**Aim of the exercise:** Copy nothing but the lines below, from the one with "none -> grey slope J8:K9 level 1 top 8" through the one with "black brick G8:H8 level 2 -> none", exactly as written; no pictures should appear.

──────── Given data ────────

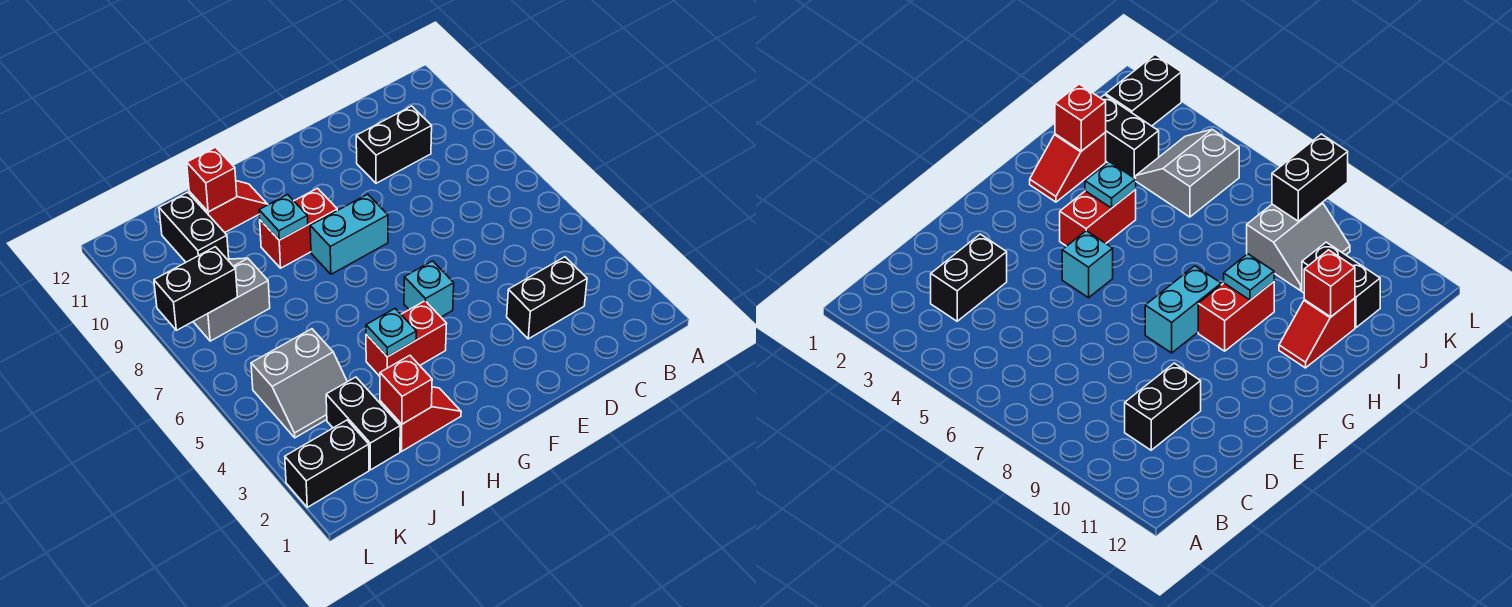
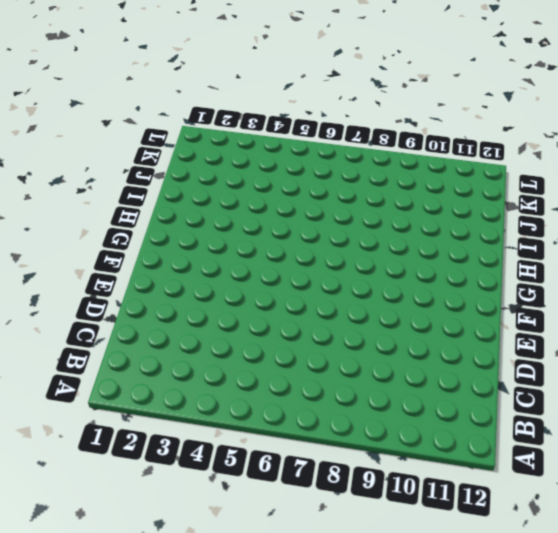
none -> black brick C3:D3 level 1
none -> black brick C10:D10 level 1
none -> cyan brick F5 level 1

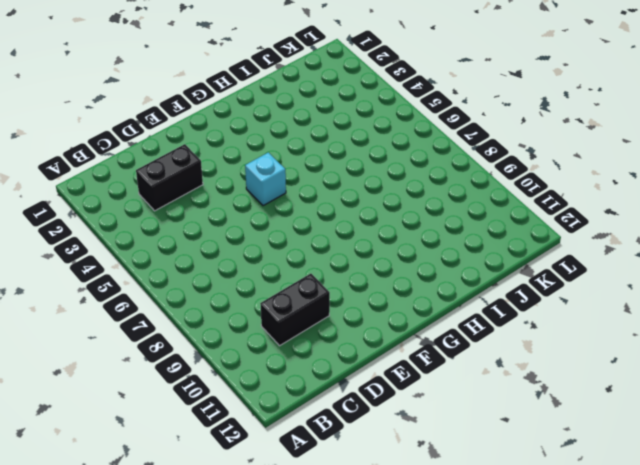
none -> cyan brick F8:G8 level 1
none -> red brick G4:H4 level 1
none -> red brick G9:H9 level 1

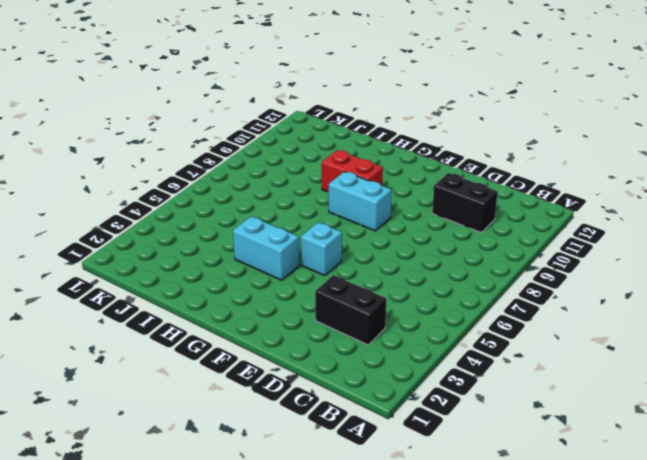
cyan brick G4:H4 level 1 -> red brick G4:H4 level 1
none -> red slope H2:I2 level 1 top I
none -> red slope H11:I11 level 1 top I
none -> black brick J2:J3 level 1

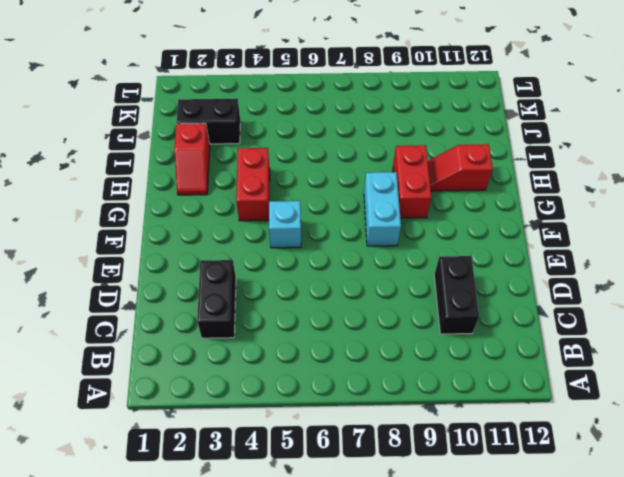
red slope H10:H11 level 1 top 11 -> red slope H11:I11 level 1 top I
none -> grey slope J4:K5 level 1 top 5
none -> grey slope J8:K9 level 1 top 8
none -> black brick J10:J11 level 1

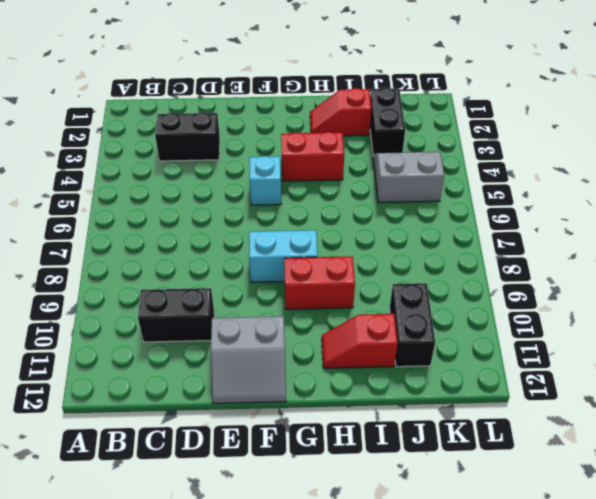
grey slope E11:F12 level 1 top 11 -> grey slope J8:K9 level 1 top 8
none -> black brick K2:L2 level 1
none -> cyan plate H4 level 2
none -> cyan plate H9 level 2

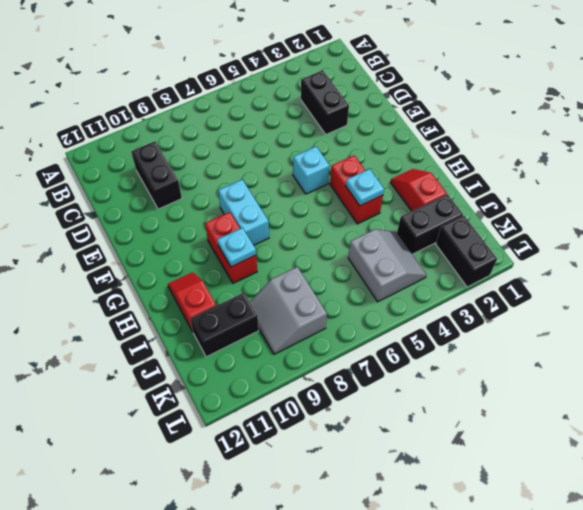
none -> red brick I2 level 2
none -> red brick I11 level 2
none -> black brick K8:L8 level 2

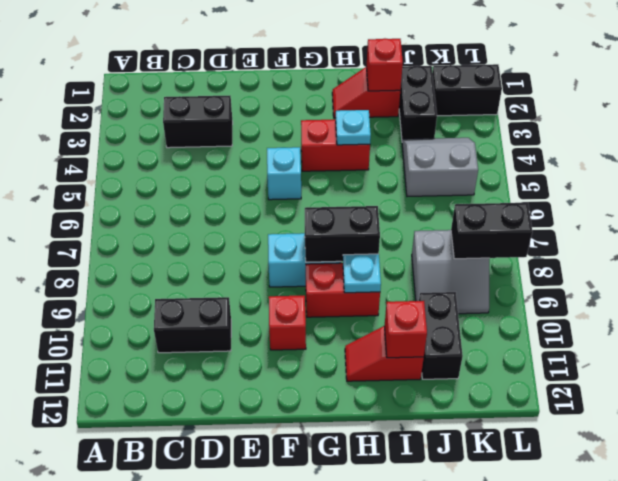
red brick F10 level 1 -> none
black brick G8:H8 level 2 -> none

────────
──────── Given data ────────

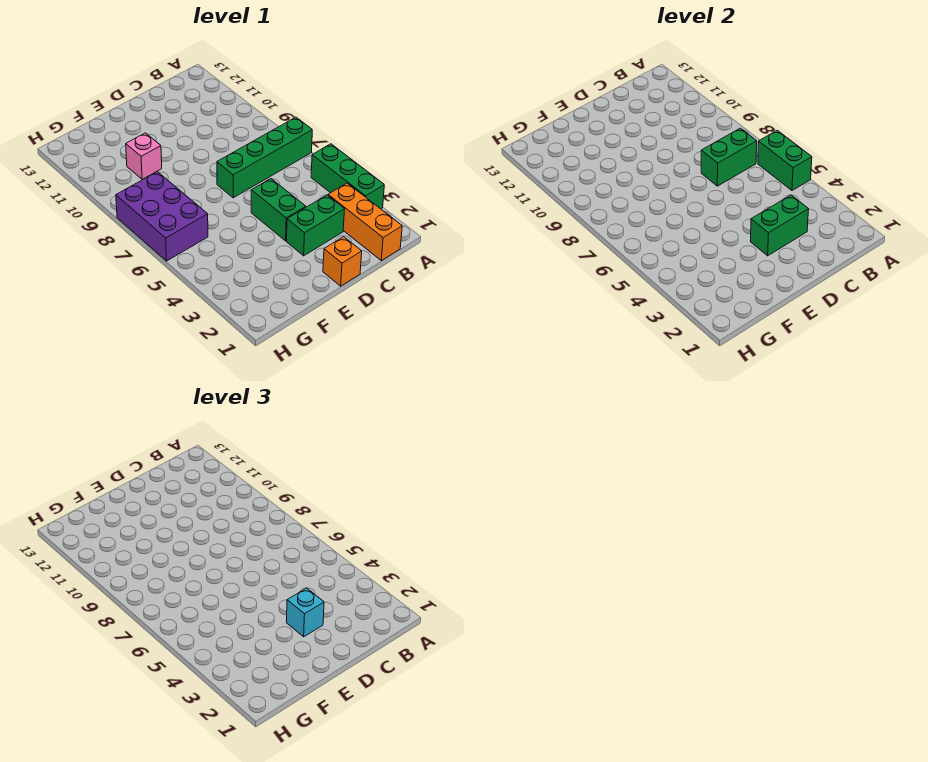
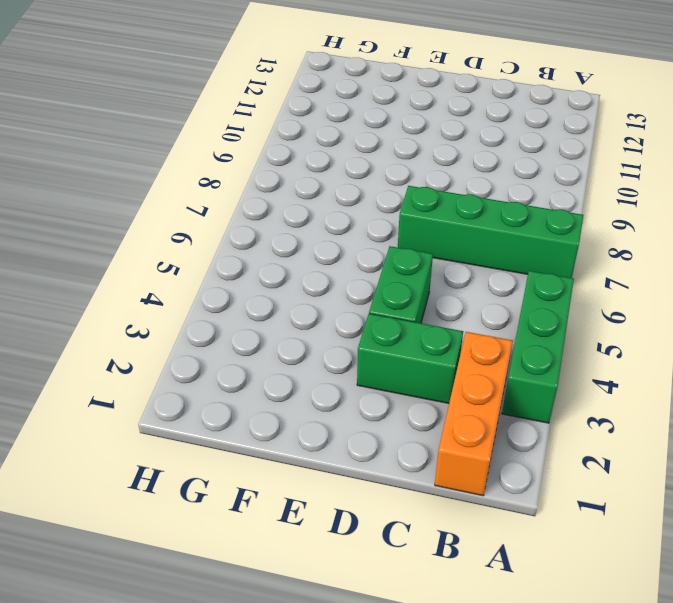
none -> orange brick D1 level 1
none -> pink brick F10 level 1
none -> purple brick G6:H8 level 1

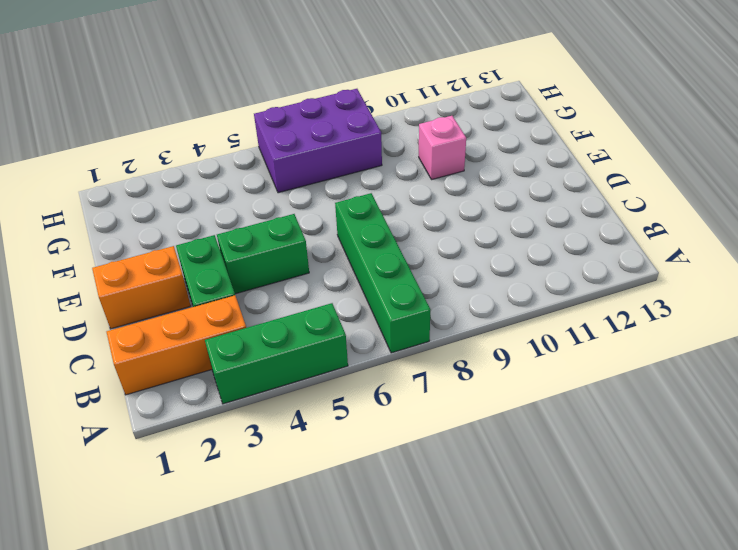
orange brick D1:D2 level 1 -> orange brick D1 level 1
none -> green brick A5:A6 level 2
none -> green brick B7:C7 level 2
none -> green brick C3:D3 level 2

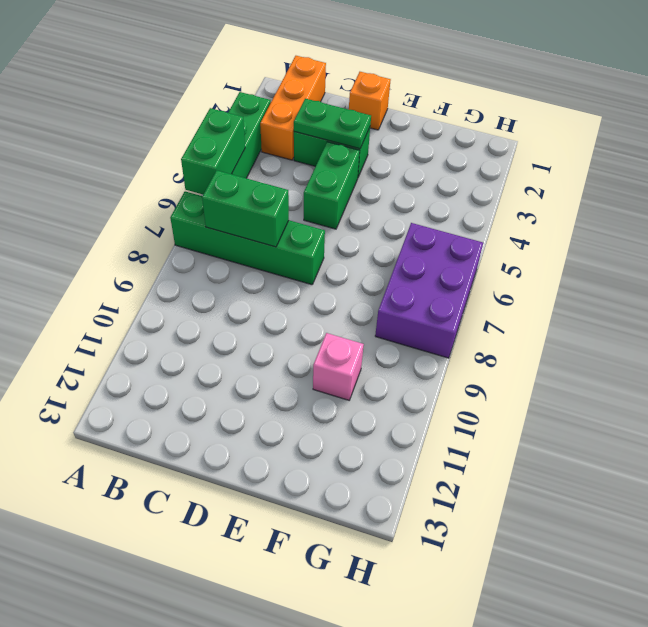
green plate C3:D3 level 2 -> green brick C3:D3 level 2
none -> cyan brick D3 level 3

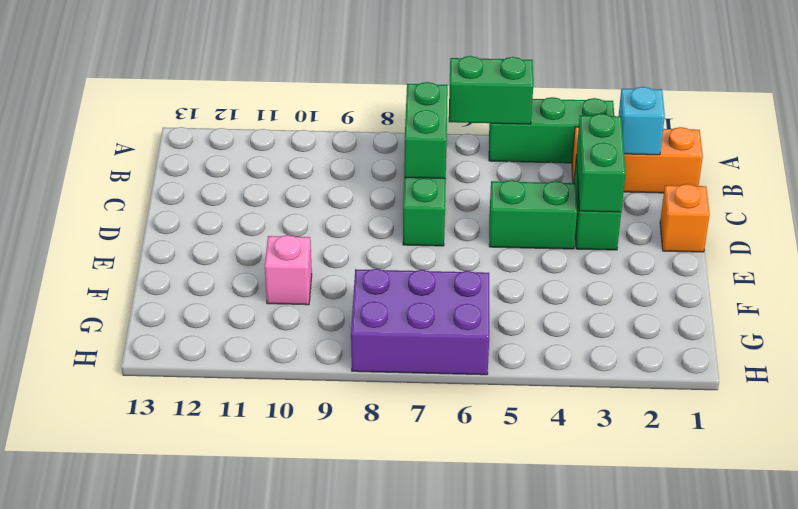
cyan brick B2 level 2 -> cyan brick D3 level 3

────────

**Response below:**
none -> grey slope J8:K9 level 1 top 8
none -> black brick J10:J11 level 1

grey slope E11:F12 level 1 top 11 -> grey slope J8:K9 level 1 top 8
none -> black brick K2:L2 level 1
none -> cyan plate H4 level 2
none -> cyan plate H9 level 2

none -> red brick I2 level 2
none -> red brick I11 level 2
none -> black brick K8:L8 level 2

red brick F10 level 1 -> none
black brick G8:H8 level 2 -> none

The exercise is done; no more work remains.